▶ _Spatial reasoning data_

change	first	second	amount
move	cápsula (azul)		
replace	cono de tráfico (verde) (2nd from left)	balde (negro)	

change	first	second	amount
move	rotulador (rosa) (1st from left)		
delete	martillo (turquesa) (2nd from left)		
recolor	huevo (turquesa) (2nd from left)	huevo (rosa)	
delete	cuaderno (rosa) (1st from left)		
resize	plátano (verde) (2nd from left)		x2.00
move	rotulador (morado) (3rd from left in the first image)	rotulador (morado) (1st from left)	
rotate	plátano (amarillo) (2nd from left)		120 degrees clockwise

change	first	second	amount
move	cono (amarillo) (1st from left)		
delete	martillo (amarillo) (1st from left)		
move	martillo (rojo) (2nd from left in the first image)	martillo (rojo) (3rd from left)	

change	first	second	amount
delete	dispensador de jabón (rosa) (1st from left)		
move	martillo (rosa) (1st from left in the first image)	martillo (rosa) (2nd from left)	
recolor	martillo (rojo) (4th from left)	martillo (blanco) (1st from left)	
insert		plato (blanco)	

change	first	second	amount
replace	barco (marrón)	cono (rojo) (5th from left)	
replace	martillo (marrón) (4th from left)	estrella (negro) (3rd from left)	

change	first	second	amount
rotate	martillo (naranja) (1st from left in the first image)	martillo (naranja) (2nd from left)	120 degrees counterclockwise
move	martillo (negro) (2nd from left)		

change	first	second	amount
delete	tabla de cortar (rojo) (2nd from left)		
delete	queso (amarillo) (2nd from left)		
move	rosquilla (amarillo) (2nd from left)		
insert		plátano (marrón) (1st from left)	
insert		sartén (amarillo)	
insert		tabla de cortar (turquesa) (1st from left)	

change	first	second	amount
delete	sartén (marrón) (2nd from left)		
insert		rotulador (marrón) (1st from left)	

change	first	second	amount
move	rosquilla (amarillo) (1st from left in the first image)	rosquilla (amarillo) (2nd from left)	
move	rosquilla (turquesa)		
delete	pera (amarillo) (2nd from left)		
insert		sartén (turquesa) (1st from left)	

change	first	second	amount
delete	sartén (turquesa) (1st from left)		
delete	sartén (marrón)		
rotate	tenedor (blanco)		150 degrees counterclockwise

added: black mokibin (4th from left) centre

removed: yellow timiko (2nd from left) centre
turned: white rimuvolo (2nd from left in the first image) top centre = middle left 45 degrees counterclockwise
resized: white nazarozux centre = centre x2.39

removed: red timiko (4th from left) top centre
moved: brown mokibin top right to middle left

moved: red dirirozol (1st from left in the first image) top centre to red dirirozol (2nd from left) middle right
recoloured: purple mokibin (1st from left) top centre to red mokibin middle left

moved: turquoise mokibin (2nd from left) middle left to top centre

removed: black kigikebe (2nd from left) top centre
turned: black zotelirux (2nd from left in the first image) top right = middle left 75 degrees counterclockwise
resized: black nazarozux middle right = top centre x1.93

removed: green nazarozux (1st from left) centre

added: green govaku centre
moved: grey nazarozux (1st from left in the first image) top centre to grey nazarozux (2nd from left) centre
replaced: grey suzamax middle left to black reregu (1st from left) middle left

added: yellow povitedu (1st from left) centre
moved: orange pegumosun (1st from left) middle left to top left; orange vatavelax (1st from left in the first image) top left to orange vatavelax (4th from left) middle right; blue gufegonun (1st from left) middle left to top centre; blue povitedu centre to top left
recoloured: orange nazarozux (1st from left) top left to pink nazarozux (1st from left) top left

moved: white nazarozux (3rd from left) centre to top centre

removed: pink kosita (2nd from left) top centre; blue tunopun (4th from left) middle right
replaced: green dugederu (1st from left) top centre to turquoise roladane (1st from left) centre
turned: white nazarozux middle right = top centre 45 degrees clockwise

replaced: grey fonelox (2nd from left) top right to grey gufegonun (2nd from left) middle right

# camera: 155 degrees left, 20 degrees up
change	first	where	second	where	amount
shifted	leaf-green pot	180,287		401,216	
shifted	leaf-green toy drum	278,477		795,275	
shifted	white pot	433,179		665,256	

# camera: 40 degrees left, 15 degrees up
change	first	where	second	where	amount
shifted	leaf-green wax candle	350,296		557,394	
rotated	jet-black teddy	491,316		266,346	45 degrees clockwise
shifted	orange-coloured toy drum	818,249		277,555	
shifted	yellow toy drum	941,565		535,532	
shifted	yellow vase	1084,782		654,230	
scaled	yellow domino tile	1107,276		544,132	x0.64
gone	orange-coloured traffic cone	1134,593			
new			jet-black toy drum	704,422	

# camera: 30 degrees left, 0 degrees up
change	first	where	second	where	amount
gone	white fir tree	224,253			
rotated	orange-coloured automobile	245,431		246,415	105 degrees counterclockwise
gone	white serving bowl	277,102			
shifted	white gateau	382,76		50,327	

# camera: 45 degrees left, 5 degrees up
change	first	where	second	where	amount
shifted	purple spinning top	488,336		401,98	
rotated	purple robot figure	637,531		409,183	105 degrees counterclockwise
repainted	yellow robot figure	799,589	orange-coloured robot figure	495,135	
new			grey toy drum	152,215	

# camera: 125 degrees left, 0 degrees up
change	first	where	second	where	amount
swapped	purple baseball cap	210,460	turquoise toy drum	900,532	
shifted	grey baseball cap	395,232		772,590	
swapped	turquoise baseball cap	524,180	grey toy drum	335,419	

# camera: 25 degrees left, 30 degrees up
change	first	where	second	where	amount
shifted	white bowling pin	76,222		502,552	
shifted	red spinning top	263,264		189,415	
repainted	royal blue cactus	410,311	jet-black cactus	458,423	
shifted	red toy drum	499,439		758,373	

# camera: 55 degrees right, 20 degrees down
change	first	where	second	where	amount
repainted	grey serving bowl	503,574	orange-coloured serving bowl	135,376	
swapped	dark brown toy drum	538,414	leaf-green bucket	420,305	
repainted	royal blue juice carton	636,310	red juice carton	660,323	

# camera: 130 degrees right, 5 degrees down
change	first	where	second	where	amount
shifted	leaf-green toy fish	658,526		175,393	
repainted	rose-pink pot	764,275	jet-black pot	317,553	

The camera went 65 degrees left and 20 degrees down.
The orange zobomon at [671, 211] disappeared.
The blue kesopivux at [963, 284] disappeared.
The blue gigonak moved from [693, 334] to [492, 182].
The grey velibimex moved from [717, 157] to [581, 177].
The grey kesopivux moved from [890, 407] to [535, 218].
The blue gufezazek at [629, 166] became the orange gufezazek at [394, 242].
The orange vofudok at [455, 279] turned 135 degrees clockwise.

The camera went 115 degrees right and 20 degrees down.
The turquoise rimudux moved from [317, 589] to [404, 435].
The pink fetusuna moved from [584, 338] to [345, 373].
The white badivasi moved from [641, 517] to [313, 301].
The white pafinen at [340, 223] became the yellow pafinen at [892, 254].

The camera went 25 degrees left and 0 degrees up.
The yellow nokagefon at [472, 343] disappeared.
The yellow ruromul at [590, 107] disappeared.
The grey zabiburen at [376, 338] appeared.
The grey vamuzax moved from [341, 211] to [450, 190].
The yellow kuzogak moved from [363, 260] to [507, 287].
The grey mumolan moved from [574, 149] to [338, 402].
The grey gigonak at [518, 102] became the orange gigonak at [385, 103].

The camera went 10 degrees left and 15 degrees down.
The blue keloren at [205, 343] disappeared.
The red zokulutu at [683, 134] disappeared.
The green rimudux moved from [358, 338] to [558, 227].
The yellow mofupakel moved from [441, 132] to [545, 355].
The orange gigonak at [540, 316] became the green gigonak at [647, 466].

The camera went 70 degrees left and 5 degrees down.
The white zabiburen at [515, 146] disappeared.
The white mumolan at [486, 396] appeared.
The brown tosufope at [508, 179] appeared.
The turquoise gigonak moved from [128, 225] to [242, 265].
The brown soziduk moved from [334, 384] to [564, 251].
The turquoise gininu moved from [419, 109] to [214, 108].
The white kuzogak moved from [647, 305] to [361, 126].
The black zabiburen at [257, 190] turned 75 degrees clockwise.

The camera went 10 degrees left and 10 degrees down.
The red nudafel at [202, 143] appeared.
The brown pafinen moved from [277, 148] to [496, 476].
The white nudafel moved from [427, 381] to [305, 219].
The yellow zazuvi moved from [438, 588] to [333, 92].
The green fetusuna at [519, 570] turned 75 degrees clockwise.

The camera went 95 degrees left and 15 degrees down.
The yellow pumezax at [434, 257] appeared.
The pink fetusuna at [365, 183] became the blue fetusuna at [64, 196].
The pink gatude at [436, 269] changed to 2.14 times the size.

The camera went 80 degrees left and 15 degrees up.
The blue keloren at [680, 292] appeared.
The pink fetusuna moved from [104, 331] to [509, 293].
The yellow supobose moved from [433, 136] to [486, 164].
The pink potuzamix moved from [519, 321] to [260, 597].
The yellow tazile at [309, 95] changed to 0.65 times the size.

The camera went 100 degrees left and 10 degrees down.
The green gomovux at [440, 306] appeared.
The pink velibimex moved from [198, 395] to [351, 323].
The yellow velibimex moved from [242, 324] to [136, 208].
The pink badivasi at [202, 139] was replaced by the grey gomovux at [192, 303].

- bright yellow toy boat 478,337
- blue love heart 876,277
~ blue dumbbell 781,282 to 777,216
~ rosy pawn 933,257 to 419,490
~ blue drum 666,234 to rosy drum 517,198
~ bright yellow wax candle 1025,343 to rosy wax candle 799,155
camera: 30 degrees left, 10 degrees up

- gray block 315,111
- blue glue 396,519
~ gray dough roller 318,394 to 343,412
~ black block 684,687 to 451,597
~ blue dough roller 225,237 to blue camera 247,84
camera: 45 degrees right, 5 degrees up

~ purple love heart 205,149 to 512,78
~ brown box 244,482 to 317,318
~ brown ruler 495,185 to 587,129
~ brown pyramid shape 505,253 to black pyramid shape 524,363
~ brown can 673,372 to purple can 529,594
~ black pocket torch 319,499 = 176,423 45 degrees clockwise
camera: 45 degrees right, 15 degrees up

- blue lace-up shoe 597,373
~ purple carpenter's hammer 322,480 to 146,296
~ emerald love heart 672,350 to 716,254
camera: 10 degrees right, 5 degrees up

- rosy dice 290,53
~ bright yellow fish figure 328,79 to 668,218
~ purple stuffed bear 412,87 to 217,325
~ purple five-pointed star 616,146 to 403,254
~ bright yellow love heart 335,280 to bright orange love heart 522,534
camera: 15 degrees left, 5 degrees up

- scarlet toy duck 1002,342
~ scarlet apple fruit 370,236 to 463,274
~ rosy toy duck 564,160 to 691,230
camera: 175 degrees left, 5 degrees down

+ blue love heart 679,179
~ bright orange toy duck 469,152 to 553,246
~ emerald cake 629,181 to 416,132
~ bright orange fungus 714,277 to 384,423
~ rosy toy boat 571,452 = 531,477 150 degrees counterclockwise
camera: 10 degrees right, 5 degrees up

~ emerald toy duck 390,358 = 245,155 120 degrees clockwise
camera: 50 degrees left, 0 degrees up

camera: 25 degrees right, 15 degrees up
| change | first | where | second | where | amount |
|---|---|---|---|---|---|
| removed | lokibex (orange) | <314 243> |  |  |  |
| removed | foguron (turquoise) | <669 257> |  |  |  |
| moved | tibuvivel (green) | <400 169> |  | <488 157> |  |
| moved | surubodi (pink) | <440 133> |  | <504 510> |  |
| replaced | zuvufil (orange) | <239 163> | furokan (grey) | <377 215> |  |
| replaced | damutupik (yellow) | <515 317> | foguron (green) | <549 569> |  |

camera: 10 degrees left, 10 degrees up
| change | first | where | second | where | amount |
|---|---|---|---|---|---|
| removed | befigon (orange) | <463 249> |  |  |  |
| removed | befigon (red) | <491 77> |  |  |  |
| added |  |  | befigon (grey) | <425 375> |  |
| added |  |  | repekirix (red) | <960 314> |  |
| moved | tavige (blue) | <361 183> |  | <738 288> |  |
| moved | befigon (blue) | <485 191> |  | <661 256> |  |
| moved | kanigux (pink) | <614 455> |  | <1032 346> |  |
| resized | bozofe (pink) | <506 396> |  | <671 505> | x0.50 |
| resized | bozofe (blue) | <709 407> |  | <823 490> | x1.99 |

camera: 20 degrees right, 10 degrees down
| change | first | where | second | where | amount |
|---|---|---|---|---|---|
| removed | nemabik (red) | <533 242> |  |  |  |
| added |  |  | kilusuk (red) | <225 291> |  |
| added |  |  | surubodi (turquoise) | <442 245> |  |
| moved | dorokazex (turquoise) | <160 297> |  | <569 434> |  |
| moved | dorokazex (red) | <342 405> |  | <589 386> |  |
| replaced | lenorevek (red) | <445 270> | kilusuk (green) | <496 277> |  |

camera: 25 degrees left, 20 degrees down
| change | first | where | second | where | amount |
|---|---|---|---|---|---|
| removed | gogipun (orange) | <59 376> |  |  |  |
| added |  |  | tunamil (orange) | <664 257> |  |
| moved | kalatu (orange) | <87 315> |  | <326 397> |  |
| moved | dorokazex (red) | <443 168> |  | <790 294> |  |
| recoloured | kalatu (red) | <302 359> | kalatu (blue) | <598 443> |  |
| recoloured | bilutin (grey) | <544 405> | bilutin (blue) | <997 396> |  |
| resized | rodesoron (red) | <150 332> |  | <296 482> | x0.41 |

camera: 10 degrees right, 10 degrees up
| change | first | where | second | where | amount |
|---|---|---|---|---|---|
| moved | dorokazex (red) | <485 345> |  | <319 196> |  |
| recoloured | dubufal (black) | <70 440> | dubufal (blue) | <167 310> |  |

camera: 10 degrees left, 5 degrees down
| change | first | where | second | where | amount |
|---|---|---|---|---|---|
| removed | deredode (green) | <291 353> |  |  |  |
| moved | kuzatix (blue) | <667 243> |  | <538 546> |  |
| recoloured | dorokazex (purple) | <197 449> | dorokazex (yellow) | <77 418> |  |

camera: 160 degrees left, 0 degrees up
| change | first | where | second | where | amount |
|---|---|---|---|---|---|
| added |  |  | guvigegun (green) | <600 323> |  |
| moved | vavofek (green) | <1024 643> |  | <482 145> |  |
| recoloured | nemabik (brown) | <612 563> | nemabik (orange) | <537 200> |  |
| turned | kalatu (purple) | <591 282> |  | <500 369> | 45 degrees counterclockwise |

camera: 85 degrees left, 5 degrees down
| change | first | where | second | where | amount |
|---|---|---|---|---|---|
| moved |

▶ _Assignment_
Among the records above, repeat exactly the line with "moved | surubodi", the line with "replaced | zuvufil", and every line in between, and only those.

▶ _Solution to the problem_
| moved | surubodi (pink) | <440 133> |  | <504 510> |  |
| replaced | zuvufil (orange) | <239 163> | furokan (grey) | <377 215> |  |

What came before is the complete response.